§ Collected material
------------------------------------------------------------------------

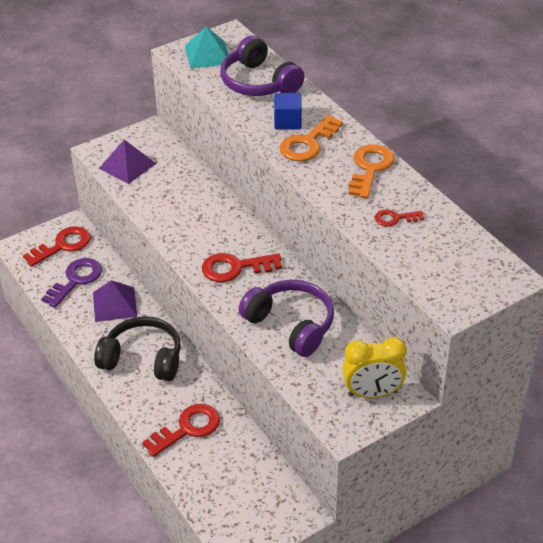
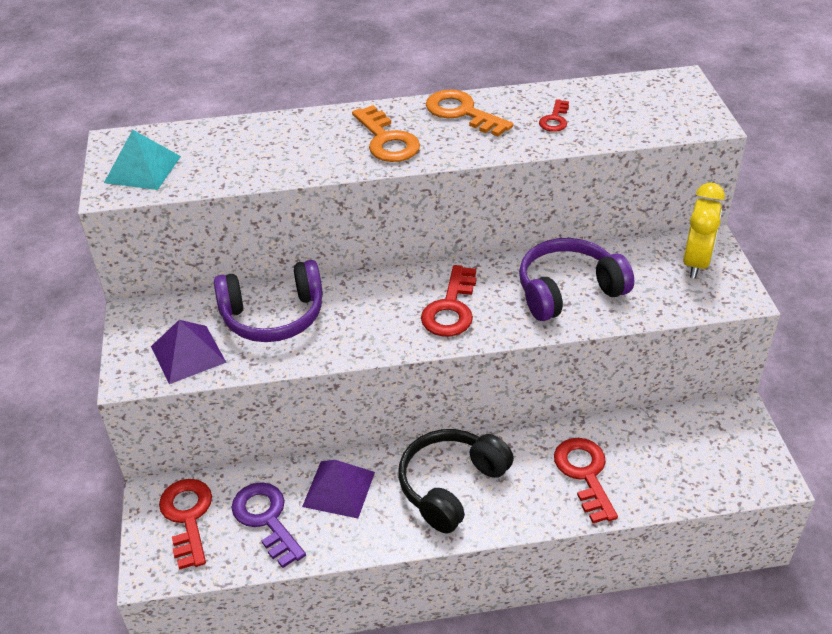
camera: 65 degrees left, 0 degrees up
(259, 82) = (240, 145): purple headphones -> purple headphones (273, 316)
(287, 122) = (335, 144): blue cube -> none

------------------------------------------------------------------------

Reproduce the final stretch of the data above: every line from the one holding "(259, 82) = (240, 145): purple" through the end, inclusive, exactly as written and nothing else.

(259, 82) = (240, 145): purple headphones -> purple headphones (273, 316)
(287, 122) = (335, 144): blue cube -> none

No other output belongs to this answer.